--- EXERCISE OBJECTIVE ---
Please output the section of the listing below that opens with the line containing "SW1: button (AGND, U1/PB1)" and closes with the line containing "C8: 33nF (+3V3, COM) -> 33nF (-5V, COM)", exactly and with nothing else.

--- DATA ---
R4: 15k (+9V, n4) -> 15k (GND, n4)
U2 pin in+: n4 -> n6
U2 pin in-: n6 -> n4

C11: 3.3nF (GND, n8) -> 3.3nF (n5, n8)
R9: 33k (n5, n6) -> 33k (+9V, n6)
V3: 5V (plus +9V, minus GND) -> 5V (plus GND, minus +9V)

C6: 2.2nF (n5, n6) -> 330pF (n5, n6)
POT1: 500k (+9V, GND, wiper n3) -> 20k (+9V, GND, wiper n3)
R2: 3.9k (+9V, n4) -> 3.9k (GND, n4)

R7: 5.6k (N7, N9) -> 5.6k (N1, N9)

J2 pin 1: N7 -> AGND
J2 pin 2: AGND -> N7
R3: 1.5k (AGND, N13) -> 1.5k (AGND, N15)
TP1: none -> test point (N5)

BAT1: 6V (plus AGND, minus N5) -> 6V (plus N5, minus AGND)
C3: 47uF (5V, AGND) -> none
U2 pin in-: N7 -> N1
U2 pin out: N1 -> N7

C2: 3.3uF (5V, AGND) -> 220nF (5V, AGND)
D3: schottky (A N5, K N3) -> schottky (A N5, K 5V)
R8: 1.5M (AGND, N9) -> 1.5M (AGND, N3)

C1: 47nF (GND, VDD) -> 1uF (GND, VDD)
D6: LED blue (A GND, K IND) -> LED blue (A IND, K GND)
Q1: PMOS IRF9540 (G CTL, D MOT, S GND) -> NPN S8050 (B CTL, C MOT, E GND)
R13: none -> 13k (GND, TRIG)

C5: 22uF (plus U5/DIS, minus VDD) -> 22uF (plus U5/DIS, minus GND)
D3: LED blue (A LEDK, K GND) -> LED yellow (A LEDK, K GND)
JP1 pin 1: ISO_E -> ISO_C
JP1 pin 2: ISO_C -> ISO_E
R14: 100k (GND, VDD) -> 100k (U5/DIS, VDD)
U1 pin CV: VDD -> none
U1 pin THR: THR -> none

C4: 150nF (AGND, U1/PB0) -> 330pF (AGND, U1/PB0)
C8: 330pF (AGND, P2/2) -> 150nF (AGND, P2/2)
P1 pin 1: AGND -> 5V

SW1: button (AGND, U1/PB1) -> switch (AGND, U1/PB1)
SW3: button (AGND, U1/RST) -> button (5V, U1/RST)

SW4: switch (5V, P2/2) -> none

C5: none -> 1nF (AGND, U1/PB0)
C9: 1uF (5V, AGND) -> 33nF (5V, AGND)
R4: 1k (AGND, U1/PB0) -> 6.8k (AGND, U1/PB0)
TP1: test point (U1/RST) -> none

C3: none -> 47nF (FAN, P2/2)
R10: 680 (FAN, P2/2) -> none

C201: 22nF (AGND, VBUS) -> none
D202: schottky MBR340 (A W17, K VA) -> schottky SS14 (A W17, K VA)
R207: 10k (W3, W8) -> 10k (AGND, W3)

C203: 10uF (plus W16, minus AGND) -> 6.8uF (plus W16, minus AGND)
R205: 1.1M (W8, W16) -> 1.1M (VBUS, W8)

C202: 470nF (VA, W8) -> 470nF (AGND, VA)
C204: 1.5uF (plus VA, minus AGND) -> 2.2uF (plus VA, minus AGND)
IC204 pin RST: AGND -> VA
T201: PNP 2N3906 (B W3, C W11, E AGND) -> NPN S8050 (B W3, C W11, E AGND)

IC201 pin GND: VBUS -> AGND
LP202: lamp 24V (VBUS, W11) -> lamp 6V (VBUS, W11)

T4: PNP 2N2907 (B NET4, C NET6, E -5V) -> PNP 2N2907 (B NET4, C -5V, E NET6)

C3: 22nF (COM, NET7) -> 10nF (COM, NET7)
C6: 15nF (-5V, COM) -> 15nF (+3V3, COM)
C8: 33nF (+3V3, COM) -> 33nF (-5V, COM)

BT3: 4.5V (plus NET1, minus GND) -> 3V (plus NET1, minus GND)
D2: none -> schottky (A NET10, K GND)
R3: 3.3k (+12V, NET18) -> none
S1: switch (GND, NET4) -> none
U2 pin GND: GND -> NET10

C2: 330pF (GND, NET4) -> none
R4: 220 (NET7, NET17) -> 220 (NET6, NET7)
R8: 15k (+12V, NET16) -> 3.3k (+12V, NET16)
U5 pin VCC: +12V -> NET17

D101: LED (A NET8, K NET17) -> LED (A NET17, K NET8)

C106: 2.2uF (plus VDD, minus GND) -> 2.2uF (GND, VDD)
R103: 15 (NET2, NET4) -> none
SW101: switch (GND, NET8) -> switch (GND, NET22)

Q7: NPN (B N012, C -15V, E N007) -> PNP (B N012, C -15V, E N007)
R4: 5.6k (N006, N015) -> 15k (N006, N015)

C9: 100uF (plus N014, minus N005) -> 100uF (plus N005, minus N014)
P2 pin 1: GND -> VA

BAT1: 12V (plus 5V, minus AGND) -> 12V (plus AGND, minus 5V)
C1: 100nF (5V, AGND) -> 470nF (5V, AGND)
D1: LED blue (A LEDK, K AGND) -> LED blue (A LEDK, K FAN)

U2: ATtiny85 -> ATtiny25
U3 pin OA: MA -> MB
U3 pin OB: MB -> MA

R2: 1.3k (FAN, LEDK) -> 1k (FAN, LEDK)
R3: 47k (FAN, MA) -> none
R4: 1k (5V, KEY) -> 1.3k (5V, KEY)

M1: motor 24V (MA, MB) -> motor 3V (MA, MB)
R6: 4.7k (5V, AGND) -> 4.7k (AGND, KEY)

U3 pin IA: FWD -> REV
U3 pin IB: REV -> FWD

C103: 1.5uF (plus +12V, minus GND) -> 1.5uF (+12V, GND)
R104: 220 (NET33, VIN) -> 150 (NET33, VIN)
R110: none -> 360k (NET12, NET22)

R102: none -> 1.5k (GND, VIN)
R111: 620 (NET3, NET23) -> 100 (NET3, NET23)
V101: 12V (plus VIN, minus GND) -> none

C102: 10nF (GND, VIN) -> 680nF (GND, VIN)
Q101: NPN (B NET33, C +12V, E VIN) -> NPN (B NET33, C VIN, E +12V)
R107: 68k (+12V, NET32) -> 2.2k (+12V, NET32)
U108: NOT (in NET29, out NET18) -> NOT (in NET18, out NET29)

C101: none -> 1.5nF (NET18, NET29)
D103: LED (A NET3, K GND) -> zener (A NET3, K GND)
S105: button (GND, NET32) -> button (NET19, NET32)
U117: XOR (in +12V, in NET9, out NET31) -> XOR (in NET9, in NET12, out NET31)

--- EXERCISE SOLUTION ---
SW1: button (AGND, U1/PB1) -> switch (AGND, U1/PB1)
SW3: button (AGND, U1/RST) -> button (5V, U1/RST)

SW4: switch (5V, P2/2) -> none

C5: none -> 1nF (AGND, U1/PB0)
C9: 1uF (5V, AGND) -> 33nF (5V, AGND)
R4: 1k (AGND, U1/PB0) -> 6.8k (AGND, U1/PB0)
TP1: test point (U1/RST) -> none

C3: none -> 47nF (FAN, P2/2)
R10: 680 (FAN, P2/2) -> none

C201: 22nF (AGND, VBUS) -> none
D202: schottky MBR340 (A W17, K VA) -> schottky SS14 (A W17, K VA)
R207: 10k (W3, W8) -> 10k (AGND, W3)

C203: 10uF (plus W16, minus AGND) -> 6.8uF (plus W16, minus AGND)
R205: 1.1M (W8, W16) -> 1.1M (VBUS, W8)

C202: 470nF (VA, W8) -> 470nF (AGND, VA)
C204: 1.5uF (plus VA, minus AGND) -> 2.2uF (plus VA, minus AGND)
IC204 pin RST: AGND -> VA
T201: PNP 2N3906 (B W3, C W11, E AGND) -> NPN S8050 (B W3, C W11, E AGND)

IC201 pin GND: VBUS -> AGND
LP202: lamp 24V (VBUS, W11) -> lamp 6V (VBUS, W11)

T4: PNP 2N2907 (B NET4, C NET6, E -5V) -> PNP 2N2907 (B NET4, C -5V, E NET6)

C3: 22nF (COM, NET7) -> 10nF (COM, NET7)
C6: 15nF (-5V, COM) -> 15nF (+3V3, COM)
C8: 33nF (+3V3, COM) -> 33nF (-5V, COM)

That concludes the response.